Exercise directions: Below this line is the material. Write out only its lines from the one containing "pink circle: (279, 19) -> (408, 37), moved" through the one containing "brown square: (131, 127) -> (81, 68), moved", both kept, exactly.

Data under study:
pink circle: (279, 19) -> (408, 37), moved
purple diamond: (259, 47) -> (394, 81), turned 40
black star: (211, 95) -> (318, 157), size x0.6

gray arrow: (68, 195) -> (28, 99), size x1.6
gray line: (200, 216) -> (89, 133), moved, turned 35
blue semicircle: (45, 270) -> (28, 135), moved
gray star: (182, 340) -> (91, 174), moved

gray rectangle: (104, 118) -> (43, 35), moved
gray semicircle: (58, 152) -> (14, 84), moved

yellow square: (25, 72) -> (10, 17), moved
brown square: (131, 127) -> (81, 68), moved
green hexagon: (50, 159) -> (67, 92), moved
--
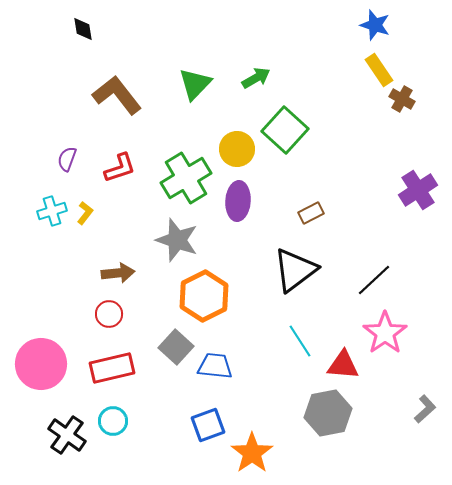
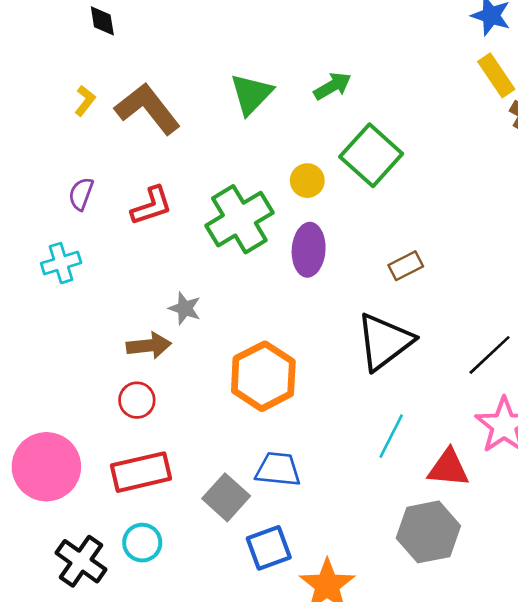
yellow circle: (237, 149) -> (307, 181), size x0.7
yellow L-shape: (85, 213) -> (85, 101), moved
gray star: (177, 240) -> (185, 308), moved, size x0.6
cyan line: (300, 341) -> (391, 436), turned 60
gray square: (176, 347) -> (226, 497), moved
==
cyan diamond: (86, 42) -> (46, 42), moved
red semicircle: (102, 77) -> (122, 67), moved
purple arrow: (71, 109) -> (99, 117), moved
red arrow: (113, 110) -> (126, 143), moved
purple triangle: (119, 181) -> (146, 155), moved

Solution for this exercise:
pink circle: (279, 19) -> (408, 37), moved
purple diamond: (259, 47) -> (394, 81), turned 40
black star: (211, 95) -> (318, 157), size x0.6

gray arrow: (68, 195) -> (28, 99), size x1.6
gray line: (200, 216) -> (89, 133), moved, turned 35
blue semicircle: (45, 270) -> (28, 135), moved
gray star: (182, 340) -> (91, 174), moved

gray rectangle: (104, 118) -> (43, 35), moved
gray semicircle: (58, 152) -> (14, 84), moved

yellow square: (25, 72) -> (10, 17), moved
brown square: (131, 127) -> (81, 68), moved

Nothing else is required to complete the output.